[Image sequences with shape edits]
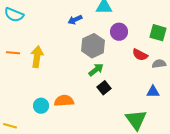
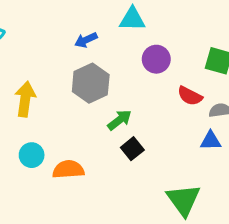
gray hexagon: (93, 46) -> (91, 83), moved
blue triangle: (153, 92) -> (211, 141), moved
cyan circle: (41, 106) -> (32, 155), moved

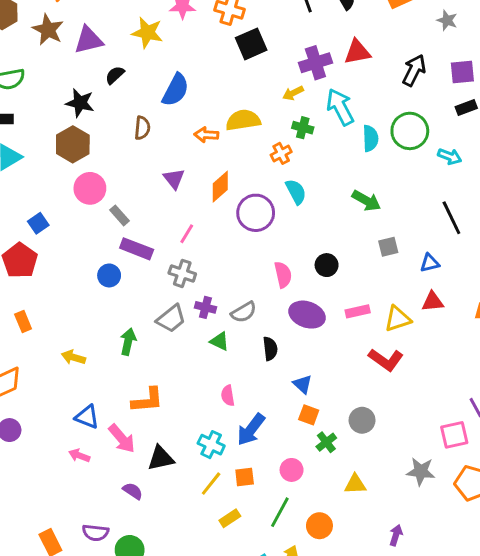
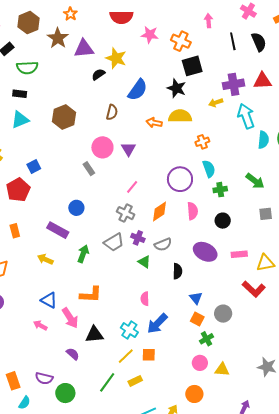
yellow star: (147, 33) -> (116, 58), moved
black star: (80, 103) -> (177, 88), moved
green cross: (303, 128) -> (220, 190), moved, turned -32
orange diamond: (220, 187) -> (160, 212), moved
pink circle: (90, 188) -> (102, 147), moved
purple rectangle: (137, 249) -> (58, 230), moved
pink semicircle: (283, 275) -> (192, 211), moved
gray circle: (362, 420) -> (223, 314), moved
pink circle: (292, 470) -> (200, 363), moved
green line: (280, 512) -> (107, 382), moved

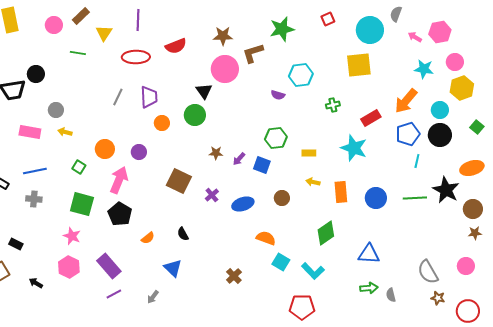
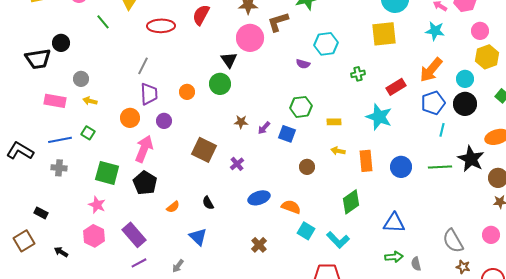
red semicircle: (176, 46) -> (201, 15), turned 140
green line: (78, 53) -> (103, 22), turned 42
cyan star: (424, 69) -> (435, 31), moved
purple trapezoid: (149, 97) -> (149, 94), moved
green square: (79, 167) -> (88, 133), moved
blue ellipse: (243, 204) -> (259, 198), moved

▸ **Exercise requirements**:
Your task is to copy only the lines above starting at the one containing "black star: (80, 103) -> (177, 88), moved" and ending at the one containing "cyan star: (424, 69) -> (435, 31), moved". Copy them exactly, both ends included, and omit the pictures.

▸ **Output of the exercise**:
black star: (80, 103) -> (177, 88), moved
green cross: (303, 128) -> (220, 190), moved, turned -32
orange diamond: (220, 187) -> (160, 212), moved
pink circle: (90, 188) -> (102, 147), moved
purple rectangle: (137, 249) -> (58, 230), moved
pink semicircle: (283, 275) -> (192, 211), moved
gray circle: (362, 420) -> (223, 314), moved
pink circle: (292, 470) -> (200, 363), moved
green line: (280, 512) -> (107, 382), moved

red semicircle: (176, 46) -> (201, 15), turned 140
green line: (78, 53) -> (103, 22), turned 42
cyan star: (424, 69) -> (435, 31), moved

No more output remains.